----- DATASET EXCERPT -----
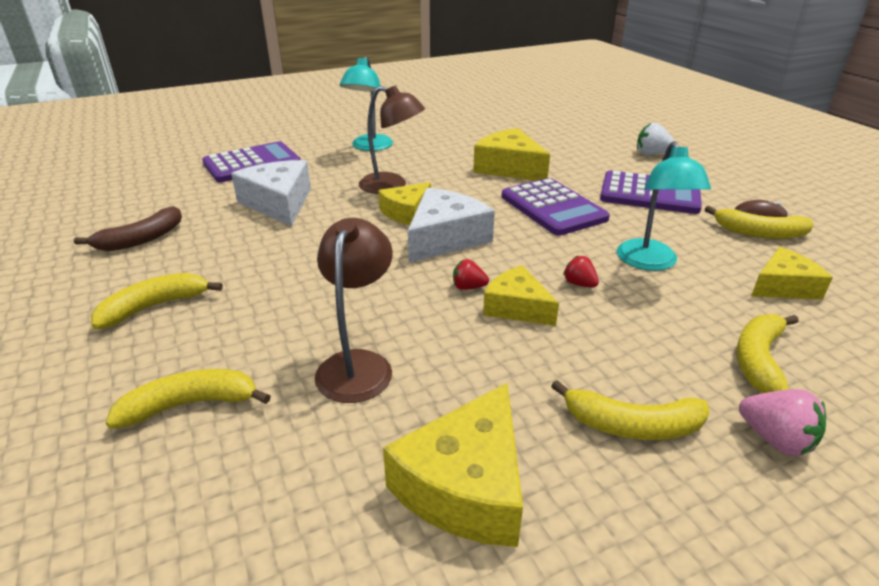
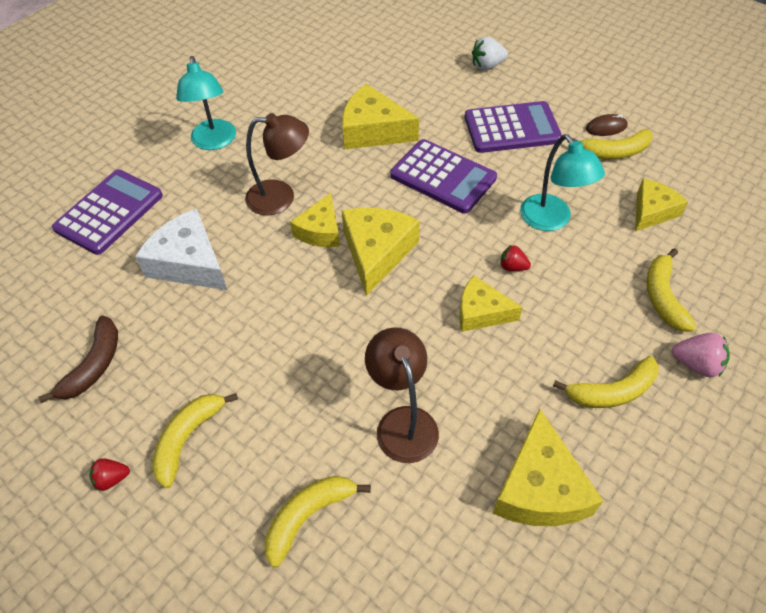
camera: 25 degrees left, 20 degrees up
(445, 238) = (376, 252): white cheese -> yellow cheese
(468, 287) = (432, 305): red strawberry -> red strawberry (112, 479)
-----
● WHAT TO DO
Reproduce the data above in full, exactly, with the images removed.

● COMPLETED EXERCISE
camera: 25 degrees left, 20 degrees up
(445, 238) = (376, 252): white cheese -> yellow cheese
(468, 287) = (432, 305): red strawberry -> red strawberry (112, 479)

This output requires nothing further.